• [Given data]:
------------------------------------------------------------------------

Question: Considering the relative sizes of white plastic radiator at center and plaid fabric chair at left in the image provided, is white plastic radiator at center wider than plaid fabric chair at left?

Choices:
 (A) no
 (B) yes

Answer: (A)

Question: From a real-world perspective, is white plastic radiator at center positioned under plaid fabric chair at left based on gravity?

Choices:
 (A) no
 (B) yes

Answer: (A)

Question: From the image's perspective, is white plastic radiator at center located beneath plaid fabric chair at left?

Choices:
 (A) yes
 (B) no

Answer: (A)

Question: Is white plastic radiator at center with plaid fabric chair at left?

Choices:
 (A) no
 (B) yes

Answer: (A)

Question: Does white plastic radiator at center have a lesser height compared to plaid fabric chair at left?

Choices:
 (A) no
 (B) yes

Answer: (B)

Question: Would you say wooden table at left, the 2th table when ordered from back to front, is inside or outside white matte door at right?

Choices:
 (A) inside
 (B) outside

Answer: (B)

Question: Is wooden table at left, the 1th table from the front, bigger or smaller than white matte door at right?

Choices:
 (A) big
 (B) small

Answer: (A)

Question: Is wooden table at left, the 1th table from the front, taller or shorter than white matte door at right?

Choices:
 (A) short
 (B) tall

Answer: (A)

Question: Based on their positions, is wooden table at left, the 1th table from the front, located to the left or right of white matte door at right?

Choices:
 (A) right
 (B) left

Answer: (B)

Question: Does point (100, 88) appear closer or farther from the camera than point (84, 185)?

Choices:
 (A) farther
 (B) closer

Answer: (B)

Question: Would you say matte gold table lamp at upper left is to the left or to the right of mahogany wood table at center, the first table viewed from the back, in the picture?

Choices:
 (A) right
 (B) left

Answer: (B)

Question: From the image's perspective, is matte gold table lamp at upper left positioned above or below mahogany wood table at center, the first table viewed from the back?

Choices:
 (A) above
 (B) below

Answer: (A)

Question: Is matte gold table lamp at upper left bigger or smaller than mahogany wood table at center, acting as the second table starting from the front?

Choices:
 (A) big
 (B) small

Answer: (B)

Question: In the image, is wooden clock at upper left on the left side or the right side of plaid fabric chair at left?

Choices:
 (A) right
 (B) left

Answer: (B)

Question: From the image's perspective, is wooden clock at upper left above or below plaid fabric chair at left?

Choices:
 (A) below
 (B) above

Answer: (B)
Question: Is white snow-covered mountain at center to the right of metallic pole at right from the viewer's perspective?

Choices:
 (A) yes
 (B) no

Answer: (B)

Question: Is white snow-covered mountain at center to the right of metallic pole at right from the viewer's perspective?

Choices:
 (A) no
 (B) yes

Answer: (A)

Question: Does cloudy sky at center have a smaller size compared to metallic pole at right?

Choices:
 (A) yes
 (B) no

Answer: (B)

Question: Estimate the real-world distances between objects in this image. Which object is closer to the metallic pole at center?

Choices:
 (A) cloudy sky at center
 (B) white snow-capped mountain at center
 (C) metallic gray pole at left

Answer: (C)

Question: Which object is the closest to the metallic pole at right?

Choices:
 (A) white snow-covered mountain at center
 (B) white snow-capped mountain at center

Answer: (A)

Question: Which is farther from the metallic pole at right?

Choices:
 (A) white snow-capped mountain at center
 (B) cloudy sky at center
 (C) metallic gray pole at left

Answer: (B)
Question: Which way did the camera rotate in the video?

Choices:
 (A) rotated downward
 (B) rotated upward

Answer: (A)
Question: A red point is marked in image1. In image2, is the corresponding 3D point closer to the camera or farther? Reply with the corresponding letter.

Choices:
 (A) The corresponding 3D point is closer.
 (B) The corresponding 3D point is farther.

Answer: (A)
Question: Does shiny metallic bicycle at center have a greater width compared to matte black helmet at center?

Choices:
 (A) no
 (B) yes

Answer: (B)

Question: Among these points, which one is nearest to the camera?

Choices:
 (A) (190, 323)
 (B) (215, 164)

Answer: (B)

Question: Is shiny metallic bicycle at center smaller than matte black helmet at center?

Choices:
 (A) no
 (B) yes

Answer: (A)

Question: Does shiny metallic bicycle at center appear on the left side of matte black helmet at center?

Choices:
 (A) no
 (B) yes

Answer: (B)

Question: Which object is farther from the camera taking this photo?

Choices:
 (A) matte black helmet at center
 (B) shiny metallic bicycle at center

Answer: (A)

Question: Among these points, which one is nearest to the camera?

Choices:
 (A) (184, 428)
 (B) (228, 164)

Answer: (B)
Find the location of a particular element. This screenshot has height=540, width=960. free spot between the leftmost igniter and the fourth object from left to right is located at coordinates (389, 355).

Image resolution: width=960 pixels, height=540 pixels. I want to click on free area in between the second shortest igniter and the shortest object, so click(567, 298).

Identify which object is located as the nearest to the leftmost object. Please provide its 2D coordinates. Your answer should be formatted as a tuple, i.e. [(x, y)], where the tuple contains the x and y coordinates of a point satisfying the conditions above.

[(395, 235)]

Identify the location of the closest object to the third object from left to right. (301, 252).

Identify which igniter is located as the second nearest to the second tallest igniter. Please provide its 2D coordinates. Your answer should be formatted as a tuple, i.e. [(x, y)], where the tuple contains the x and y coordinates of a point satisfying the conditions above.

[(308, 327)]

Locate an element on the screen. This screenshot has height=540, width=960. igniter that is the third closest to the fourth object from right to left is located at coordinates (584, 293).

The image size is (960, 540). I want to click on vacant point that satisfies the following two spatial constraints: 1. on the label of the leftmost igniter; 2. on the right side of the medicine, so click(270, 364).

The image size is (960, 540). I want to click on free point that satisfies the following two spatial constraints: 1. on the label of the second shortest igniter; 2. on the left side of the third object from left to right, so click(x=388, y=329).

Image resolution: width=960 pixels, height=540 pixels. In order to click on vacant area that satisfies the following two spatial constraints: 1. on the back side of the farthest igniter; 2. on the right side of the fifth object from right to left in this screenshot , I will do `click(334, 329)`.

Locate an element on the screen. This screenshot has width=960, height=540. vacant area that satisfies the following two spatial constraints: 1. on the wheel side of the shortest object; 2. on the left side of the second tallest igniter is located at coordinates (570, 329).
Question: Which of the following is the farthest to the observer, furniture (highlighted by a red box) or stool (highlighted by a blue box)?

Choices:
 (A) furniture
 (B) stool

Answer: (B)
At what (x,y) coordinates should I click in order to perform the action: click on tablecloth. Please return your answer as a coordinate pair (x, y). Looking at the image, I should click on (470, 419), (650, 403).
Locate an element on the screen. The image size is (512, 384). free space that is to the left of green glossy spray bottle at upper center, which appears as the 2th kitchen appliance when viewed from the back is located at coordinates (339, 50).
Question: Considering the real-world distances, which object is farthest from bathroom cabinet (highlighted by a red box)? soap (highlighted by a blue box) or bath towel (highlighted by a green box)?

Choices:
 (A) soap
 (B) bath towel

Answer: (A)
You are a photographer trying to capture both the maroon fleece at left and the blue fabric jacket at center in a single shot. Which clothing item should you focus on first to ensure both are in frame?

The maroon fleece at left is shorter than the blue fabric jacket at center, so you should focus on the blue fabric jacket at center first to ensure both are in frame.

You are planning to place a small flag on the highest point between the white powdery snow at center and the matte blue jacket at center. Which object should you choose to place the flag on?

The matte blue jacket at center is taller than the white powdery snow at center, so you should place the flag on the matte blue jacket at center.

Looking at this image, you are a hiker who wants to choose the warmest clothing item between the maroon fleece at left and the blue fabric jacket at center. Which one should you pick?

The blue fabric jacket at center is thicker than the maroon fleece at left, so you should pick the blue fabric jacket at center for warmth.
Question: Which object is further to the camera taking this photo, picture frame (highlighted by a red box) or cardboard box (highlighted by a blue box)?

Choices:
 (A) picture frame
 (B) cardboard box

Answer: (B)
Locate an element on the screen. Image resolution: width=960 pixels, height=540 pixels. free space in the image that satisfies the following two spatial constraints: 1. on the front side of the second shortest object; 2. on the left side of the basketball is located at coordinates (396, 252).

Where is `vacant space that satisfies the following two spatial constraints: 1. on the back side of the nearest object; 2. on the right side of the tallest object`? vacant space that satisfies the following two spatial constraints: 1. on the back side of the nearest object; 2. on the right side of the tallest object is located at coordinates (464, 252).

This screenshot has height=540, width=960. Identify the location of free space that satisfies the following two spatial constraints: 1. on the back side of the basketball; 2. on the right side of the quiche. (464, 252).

------------------------------------------------------------------------

• [The problem]: Rewrite the listing starting at the line that contains "Question: From a" and ending at the line that contains "Question: Would you say wooden". Change every "plaid fabric chair" to "gray fabric chair" and leave everything else as it is.

• [Final answer]:
Question: From a real-world perspective, is white plastic radiator at center positioned under gray fabric chair at left based on gravity?

Choices:
 (A) no
 (B) yes

Answer: (A)

Question: From the image's perspective, is white plastic radiator at center located beneath gray fabric chair at left?

Choices:
 (A) yes
 (B) no

Answer: (A)

Question: Is white plastic radiator at center with gray fabric chair at left?

Choices:
 (A) no
 (B) yes

Answer: (A)

Question: Does white plastic radiator at center have a lesser height compared to gray fabric chair at left?

Choices:
 (A) no
 (B) yes

Answer: (B)

Question: Would you say wooden table at left, the 2th table when ordered from back to front, is inside or outside white matte door at right?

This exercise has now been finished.